**What you should do:** Give all of the records again. Match them exactly.

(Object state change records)
BEGIN

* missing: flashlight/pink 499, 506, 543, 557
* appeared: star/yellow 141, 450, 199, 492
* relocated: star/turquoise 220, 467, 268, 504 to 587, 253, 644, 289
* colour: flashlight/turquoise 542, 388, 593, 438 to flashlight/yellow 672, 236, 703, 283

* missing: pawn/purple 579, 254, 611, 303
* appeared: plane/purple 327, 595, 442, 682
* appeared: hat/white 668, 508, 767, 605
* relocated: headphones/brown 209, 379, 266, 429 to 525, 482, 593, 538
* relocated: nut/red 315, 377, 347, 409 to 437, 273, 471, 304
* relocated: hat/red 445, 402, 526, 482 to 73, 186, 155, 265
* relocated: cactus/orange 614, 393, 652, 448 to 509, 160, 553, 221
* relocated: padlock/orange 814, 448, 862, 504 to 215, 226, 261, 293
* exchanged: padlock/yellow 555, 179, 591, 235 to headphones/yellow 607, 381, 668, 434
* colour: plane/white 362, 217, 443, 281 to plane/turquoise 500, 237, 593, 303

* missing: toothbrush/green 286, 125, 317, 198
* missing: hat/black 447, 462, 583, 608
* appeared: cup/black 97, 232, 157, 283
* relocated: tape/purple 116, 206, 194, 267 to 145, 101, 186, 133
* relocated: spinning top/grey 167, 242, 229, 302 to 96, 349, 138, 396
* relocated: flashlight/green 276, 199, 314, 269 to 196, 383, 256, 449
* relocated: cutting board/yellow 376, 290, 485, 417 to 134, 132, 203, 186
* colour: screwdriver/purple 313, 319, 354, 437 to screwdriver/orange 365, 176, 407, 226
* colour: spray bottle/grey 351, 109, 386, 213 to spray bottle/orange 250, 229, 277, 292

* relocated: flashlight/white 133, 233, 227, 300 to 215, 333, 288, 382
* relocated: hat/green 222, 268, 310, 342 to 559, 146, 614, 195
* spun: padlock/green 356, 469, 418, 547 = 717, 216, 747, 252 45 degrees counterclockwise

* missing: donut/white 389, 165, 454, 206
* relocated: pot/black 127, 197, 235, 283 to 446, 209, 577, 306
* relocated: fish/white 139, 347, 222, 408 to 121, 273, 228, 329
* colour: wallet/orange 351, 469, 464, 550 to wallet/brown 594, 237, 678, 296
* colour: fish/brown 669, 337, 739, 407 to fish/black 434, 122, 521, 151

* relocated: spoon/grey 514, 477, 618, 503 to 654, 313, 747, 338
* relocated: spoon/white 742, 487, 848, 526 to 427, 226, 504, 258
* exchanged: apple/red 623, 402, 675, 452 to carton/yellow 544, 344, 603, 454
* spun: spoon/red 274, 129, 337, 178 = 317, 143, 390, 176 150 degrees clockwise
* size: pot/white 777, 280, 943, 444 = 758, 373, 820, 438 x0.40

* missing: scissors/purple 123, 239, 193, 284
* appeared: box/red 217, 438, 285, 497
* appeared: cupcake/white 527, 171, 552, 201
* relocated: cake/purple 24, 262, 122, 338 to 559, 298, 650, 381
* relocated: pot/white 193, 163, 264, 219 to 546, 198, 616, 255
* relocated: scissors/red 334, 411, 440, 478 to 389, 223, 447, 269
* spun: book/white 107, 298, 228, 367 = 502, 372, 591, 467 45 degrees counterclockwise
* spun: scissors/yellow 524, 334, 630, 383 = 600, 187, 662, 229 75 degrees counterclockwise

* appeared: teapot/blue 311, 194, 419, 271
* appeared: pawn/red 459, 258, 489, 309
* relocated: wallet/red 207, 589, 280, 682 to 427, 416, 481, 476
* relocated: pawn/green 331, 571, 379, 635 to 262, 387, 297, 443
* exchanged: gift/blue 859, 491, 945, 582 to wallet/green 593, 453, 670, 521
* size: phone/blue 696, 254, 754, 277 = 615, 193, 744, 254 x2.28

END

**Task output:**
* missing: flashlight/pink 499, 506, 543, 557
* appeared: star/yellow 141, 450, 199, 492
* relocated: star/turquoise 220, 467, 268, 504 to 587, 253, 644, 289
* colour: flashlight/turquoise 542, 388, 593, 438 to flashlight/yellow 672, 236, 703, 283

* missing: pawn/purple 579, 254, 611, 303
* appeared: plane/purple 327, 595, 442, 682
* appeared: hat/white 668, 508, 767, 605
* relocated: headphones/brown 209, 379, 266, 429 to 525, 482, 593, 538
* relocated: nut/red 315, 377, 347, 409 to 437, 273, 471, 304
* relocated: hat/red 445, 402, 526, 482 to 73, 186, 155, 265
* relocated: cactus/orange 614, 393, 652, 448 to 509, 160, 553, 221
* relocated: padlock/orange 814, 448, 862, 504 to 215, 226, 261, 293
* exchanged: padlock/yellow 555, 179, 591, 235 to headphones/yellow 607, 381, 668, 434
* colour: plane/white 362, 217, 443, 281 to plane/turquoise 500, 237, 593, 303

* missing: toothbrush/green 286, 125, 317, 198
* missing: hat/black 447, 462, 583, 608
* appeared: cup/black 97, 232, 157, 283
* relocated: tape/purple 116, 206, 194, 267 to 145, 101, 186, 133
* relocated: spinning top/grey 167, 242, 229, 302 to 96, 349, 138, 396
* relocated: flashlight/green 276, 199, 314, 269 to 196, 383, 256, 449
* relocated: cutting board/yellow 376, 290, 485, 417 to 134, 132, 203, 186
* colour: screwdriver/purple 313, 319, 354, 437 to screwdriver/orange 365, 176, 407, 226
* colour: spray bottle/grey 351, 109, 386, 213 to spray bottle/orange 250, 229, 277, 292

* relocated: flashlight/white 133, 233, 227, 300 to 215, 333, 288, 382
* relocated: hat/green 222, 268, 310, 342 to 559, 146, 614, 195
* spun: padlock/green 356, 469, 418, 547 = 717, 216, 747, 252 45 degrees counterclockwise

* missing: donut/white 389, 165, 454, 206
* relocated: pot/black 127, 197, 235, 283 to 446, 209, 577, 306
* relocated: fish/white 139, 347, 222, 408 to 121, 273, 228, 329
* colour: wallet/orange 351, 469, 464, 550 to wallet/brown 594, 237, 678, 296
* colour: fish/brown 669, 337, 739, 407 to fish/black 434, 122, 521, 151

* relocated: spoon/grey 514, 477, 618, 503 to 654, 313, 747, 338
* relocated: spoon/white 742, 487, 848, 526 to 427, 226, 504, 258
* exchanged: apple/red 623, 402, 675, 452 to carton/yellow 544, 344, 603, 454
* spun: spoon/red 274, 129, 337, 178 = 317, 143, 390, 176 150 degrees clockwise
* size: pot/white 777, 280, 943, 444 = 758, 373, 820, 438 x0.40

* missing: scissors/purple 123, 239, 193, 284
* appeared: box/red 217, 438, 285, 497
* appeared: cupcake/white 527, 171, 552, 201
* relocated: cake/purple 24, 262, 122, 338 to 559, 298, 650, 381
* relocated: pot/white 193, 163, 264, 219 to 546, 198, 616, 255
* relocated: scissors/red 334, 411, 440, 478 to 389, 223, 447, 269
* spun: book/white 107, 298, 228, 367 = 502, 372, 591, 467 45 degrees counterclockwise
* spun: scissors/yellow 524, 334, 630, 383 = 600, 187, 662, 229 75 degrees counterclockwise

* appeared: teapot/blue 311, 194, 419, 271
* appeared: pawn/red 459, 258, 489, 309
* relocated: wallet/red 207, 589, 280, 682 to 427, 416, 481, 476
* relocated: pawn/green 331, 571, 379, 635 to 262, 387, 297, 443
* exchanged: gift/blue 859, 491, 945, 582 to wallet/green 593, 453, 670, 521
* size: phone/blue 696, 254, 754, 277 = 615, 193, 744, 254 x2.28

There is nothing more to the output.